▶ _Work item_:
Lines from the line with "door: (72, 498) -> (420, 882), moved" to the line with "boiler: (277, 726)" in the entries below, and only those, must be output exactly, with both ends included.

▶ _Records provided_:
◇ ◇ ◇
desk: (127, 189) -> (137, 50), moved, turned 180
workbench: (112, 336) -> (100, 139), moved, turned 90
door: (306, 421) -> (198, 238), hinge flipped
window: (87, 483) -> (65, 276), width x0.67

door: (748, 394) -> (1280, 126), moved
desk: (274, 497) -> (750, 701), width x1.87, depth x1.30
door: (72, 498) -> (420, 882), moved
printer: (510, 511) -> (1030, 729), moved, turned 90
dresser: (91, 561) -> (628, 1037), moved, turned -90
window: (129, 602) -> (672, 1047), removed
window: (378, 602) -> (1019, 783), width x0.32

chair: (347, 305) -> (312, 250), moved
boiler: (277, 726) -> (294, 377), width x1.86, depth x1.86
◇ ◇ ◇
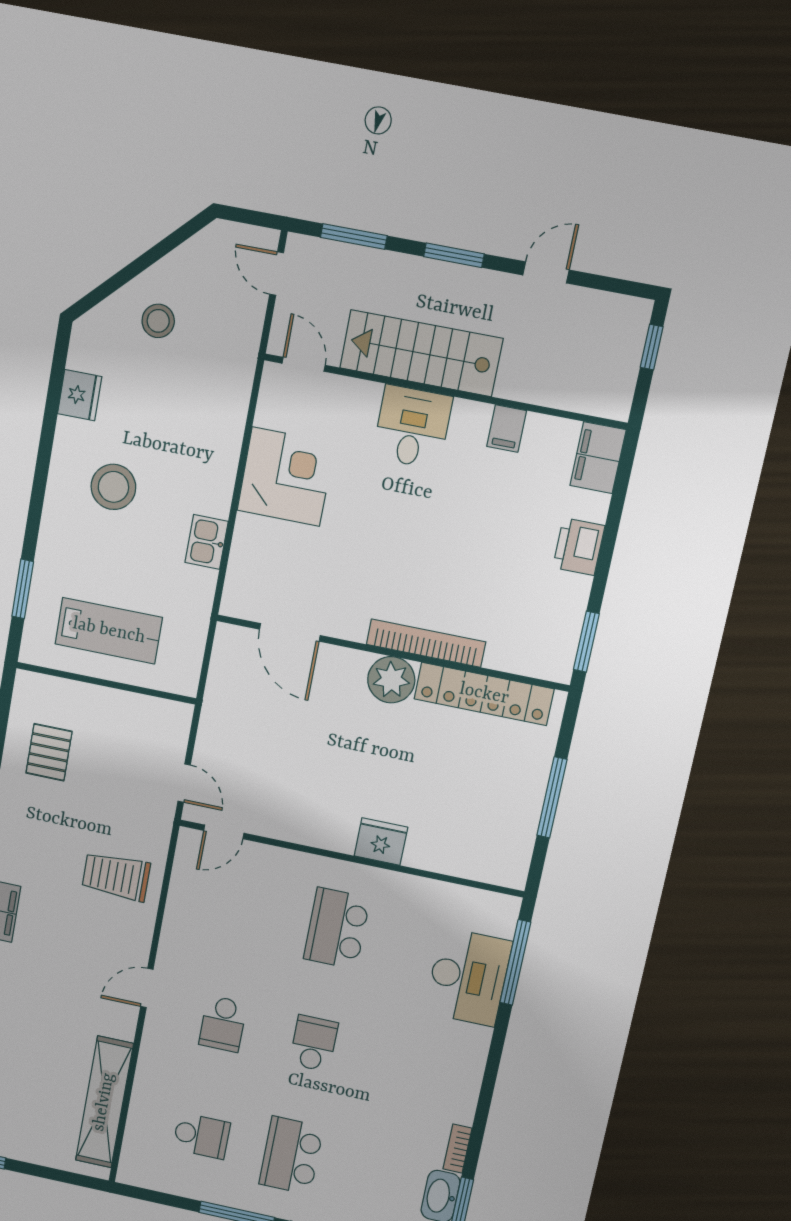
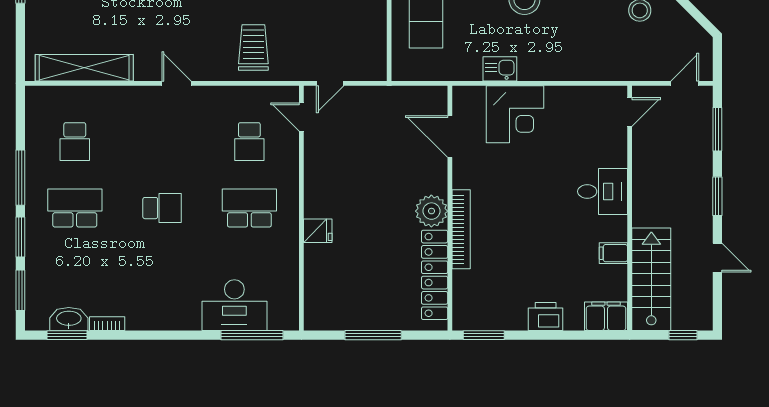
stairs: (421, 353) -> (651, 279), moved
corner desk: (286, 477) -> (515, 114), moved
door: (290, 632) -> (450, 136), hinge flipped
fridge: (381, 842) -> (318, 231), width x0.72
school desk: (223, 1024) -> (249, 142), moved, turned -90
◇ ◇ ◇
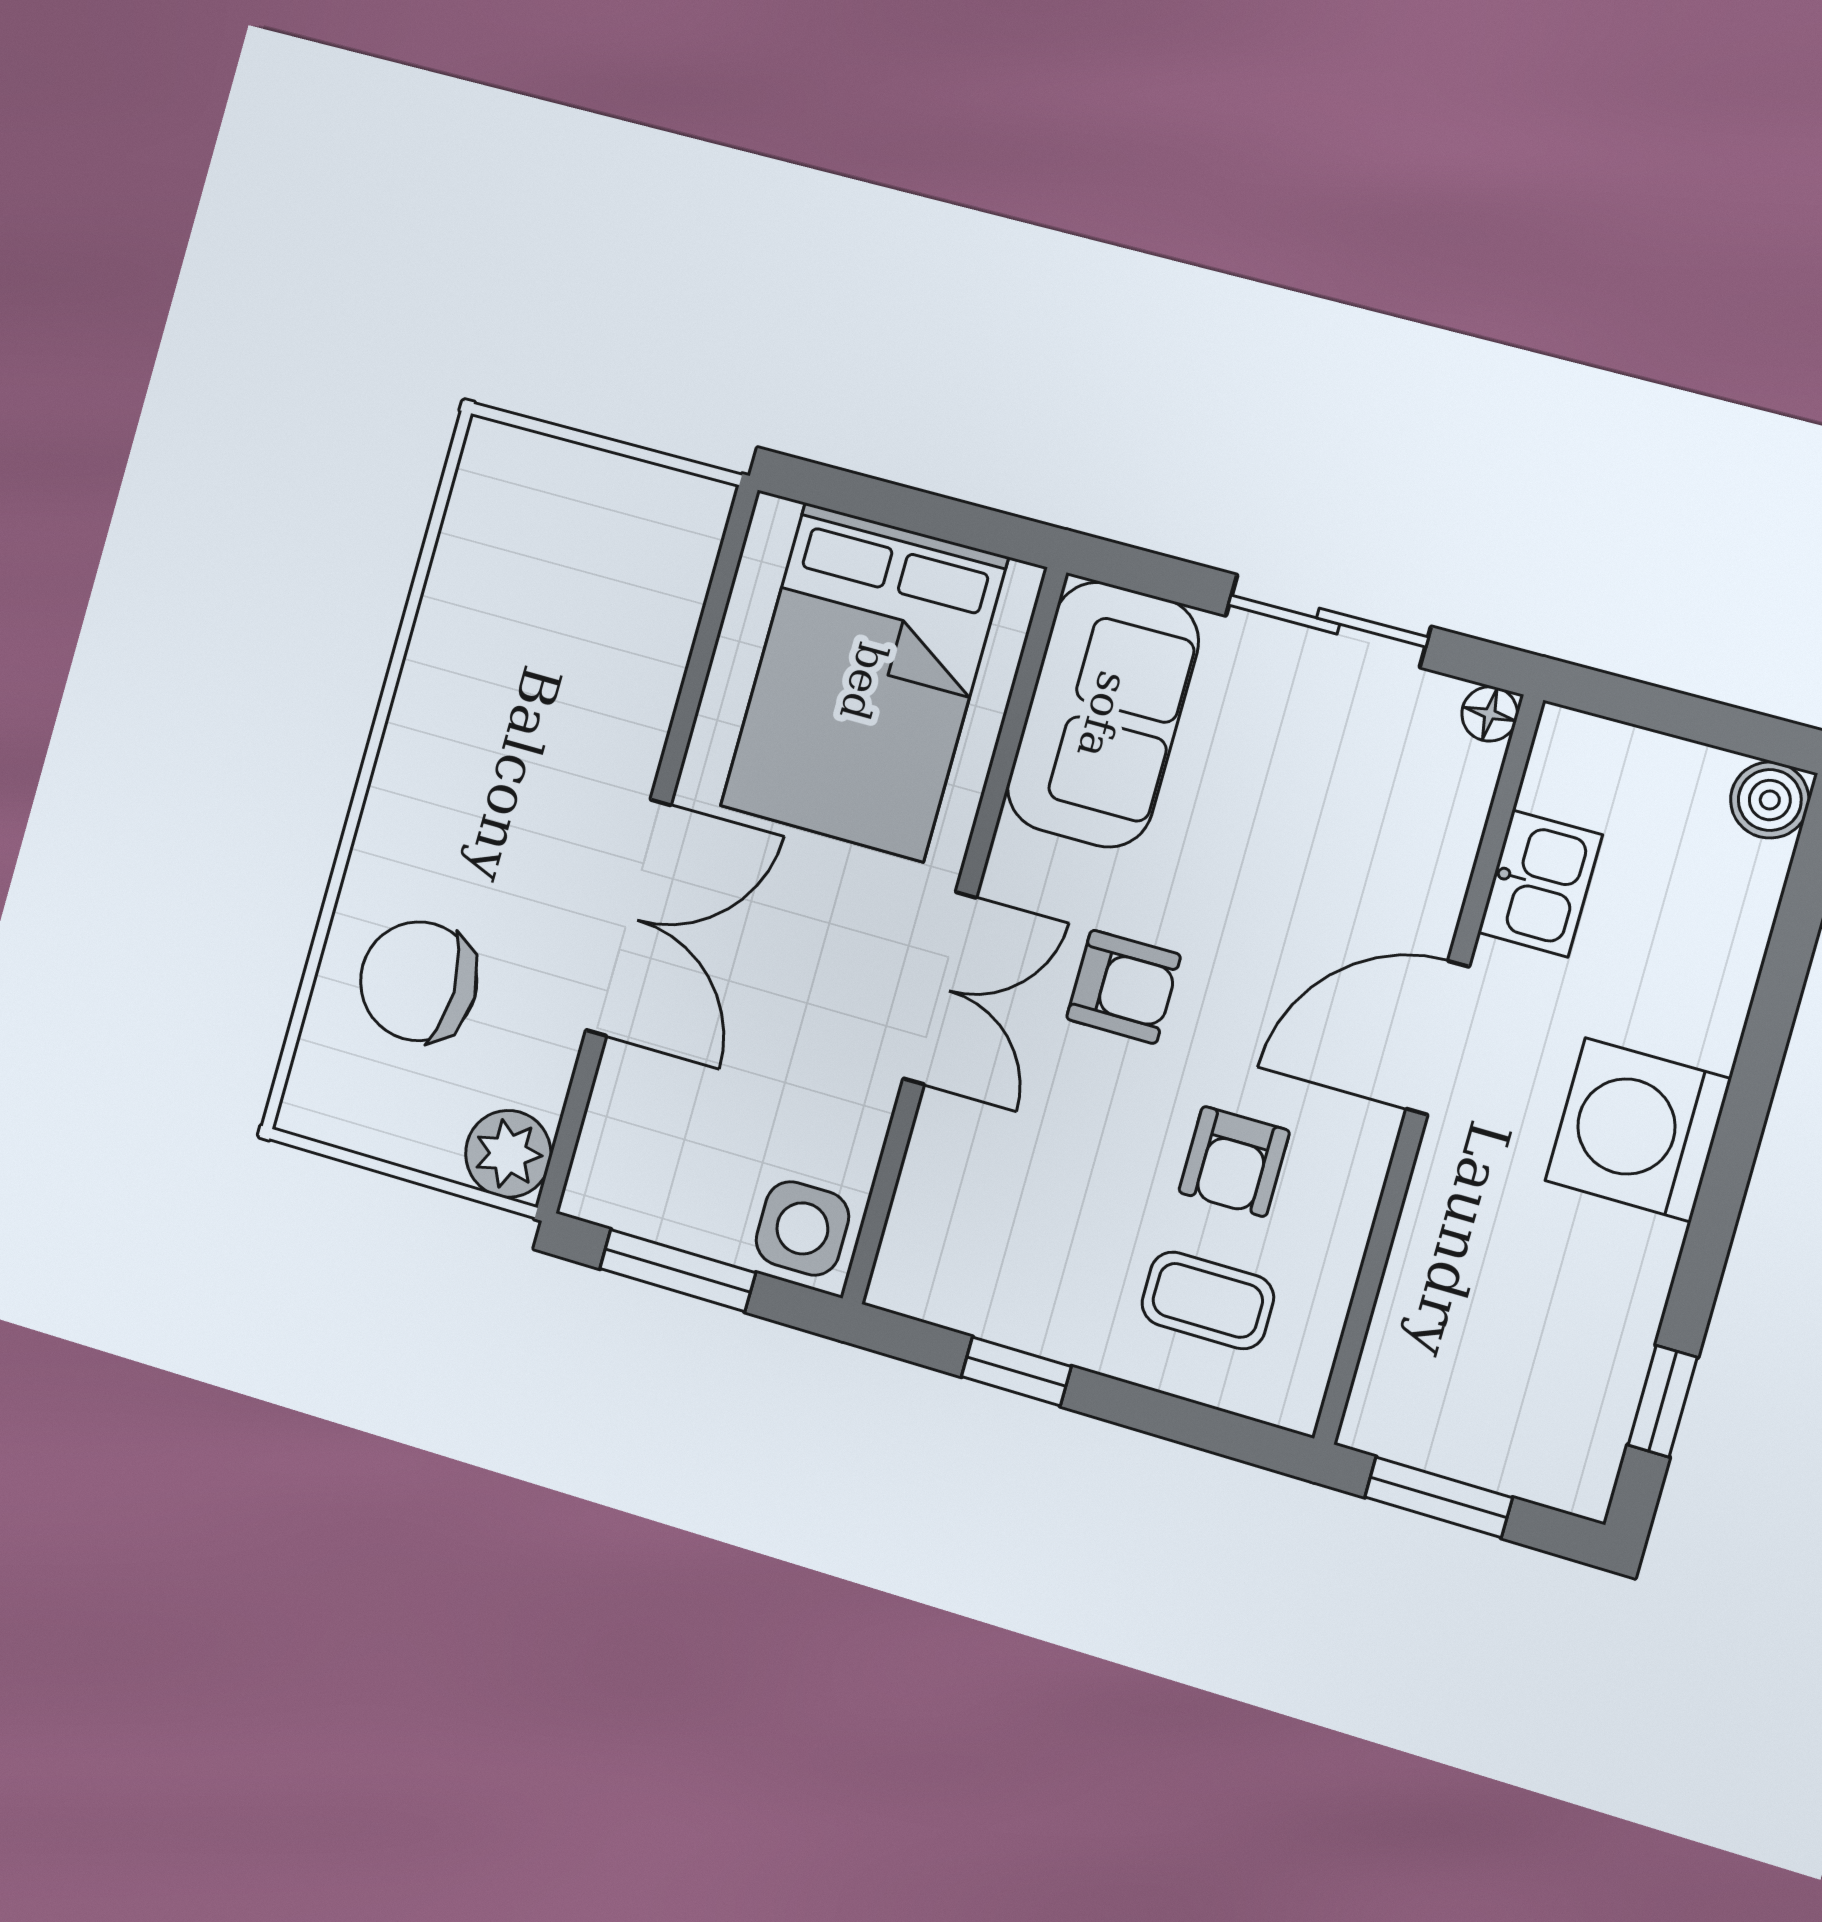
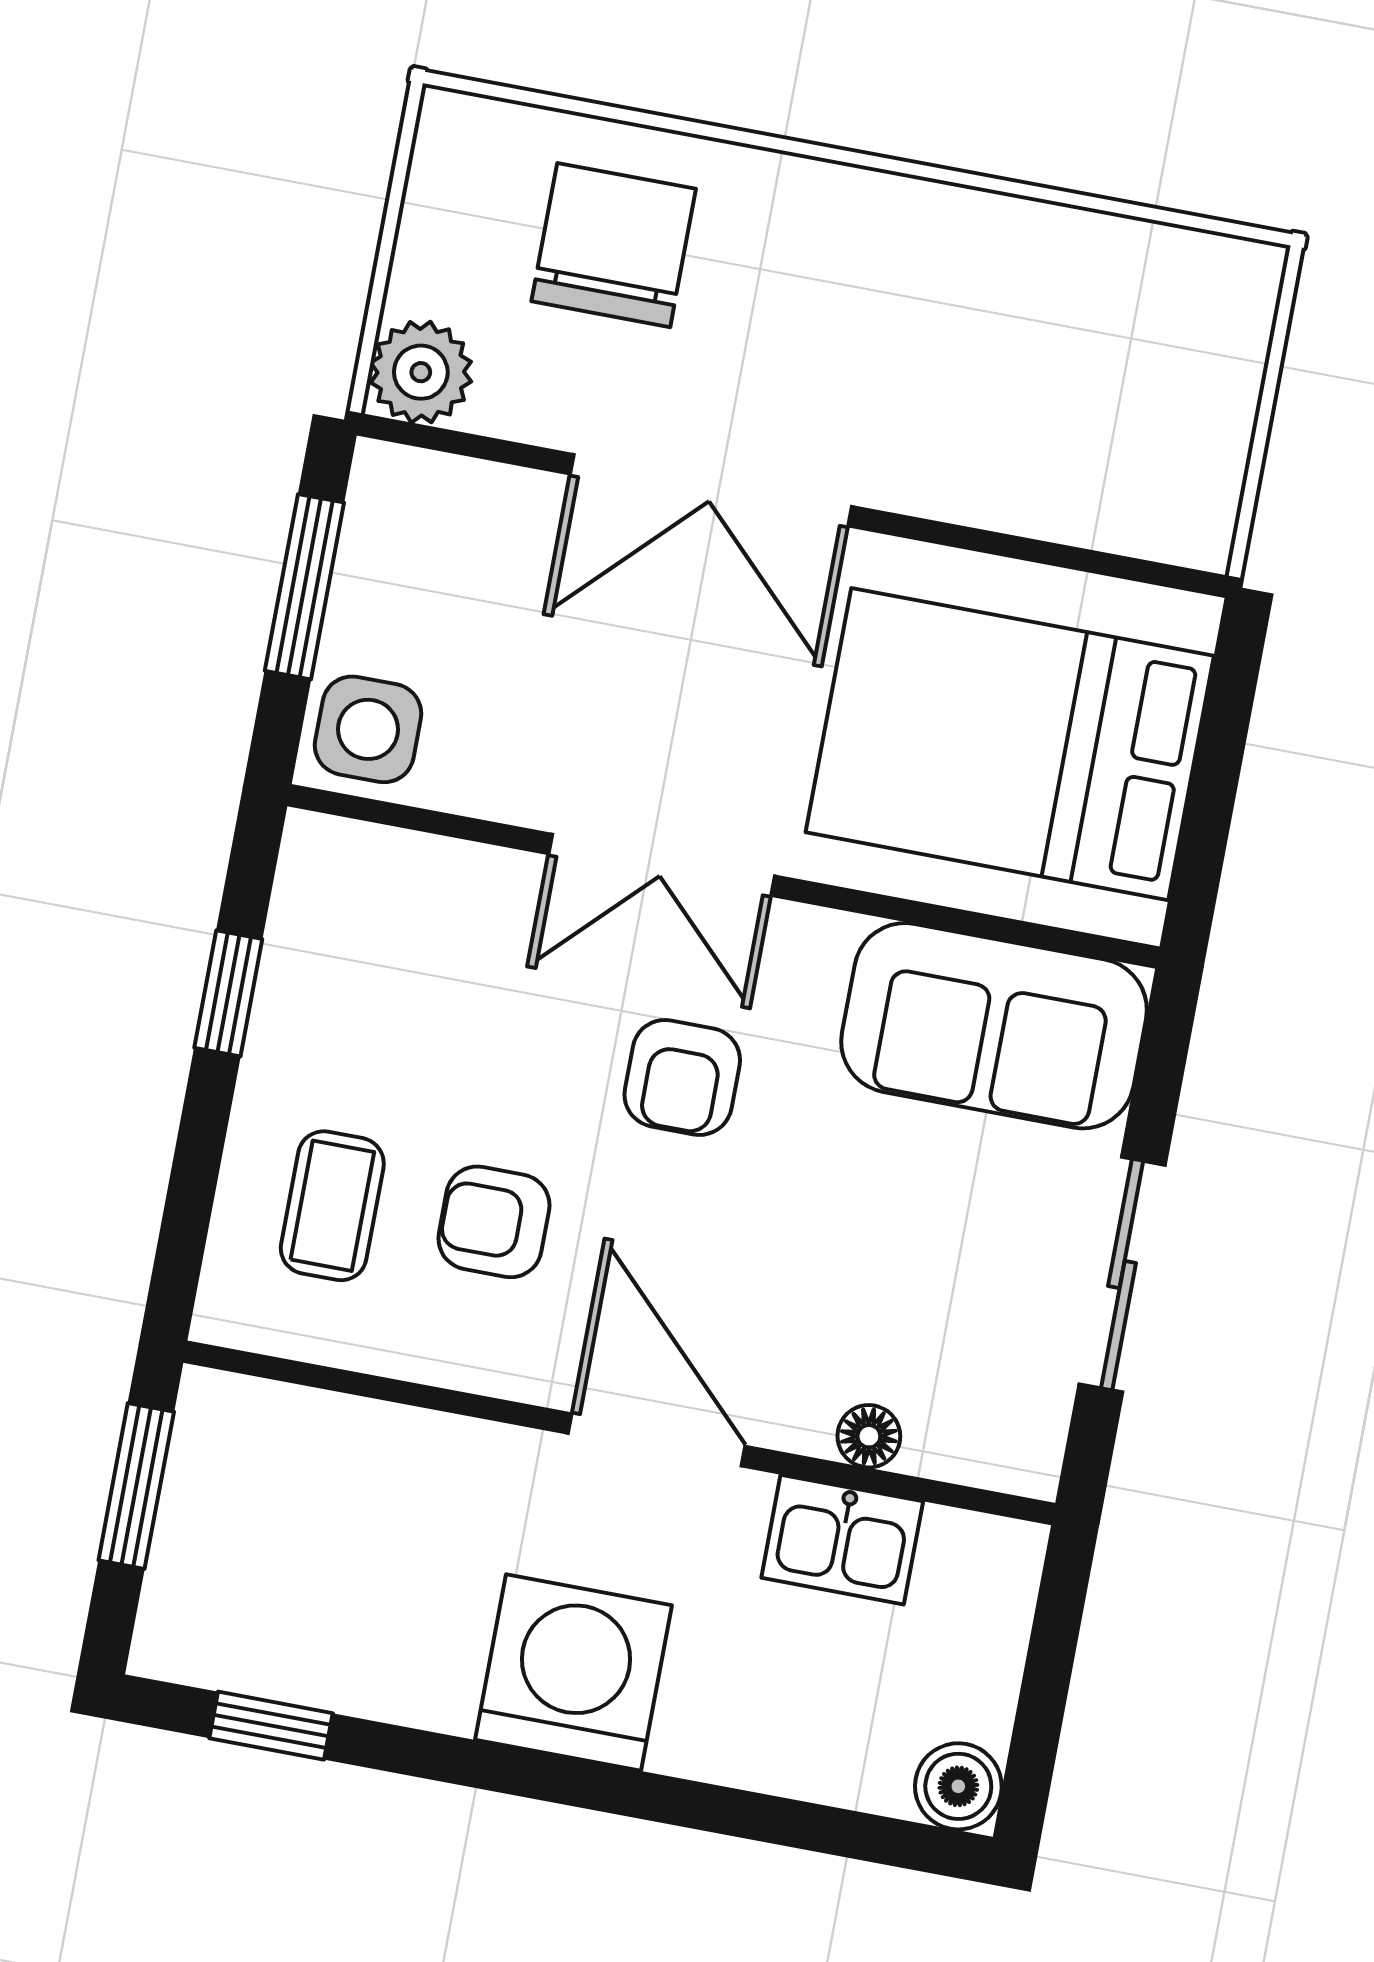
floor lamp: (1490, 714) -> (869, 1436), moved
◇ ◇ ◇
▶ _Exercise solution_:
door: (72, 498) -> (420, 882), moved
printer: (510, 511) -> (1030, 729), moved, turned 90
dresser: (91, 561) -> (628, 1037), moved, turned -90
window: (129, 602) -> (672, 1047), removed
window: (378, 602) -> (1019, 783), width x0.32

chair: (347, 305) -> (312, 250), moved
boiler: (277, 726) -> (294, 377), width x1.86, depth x1.86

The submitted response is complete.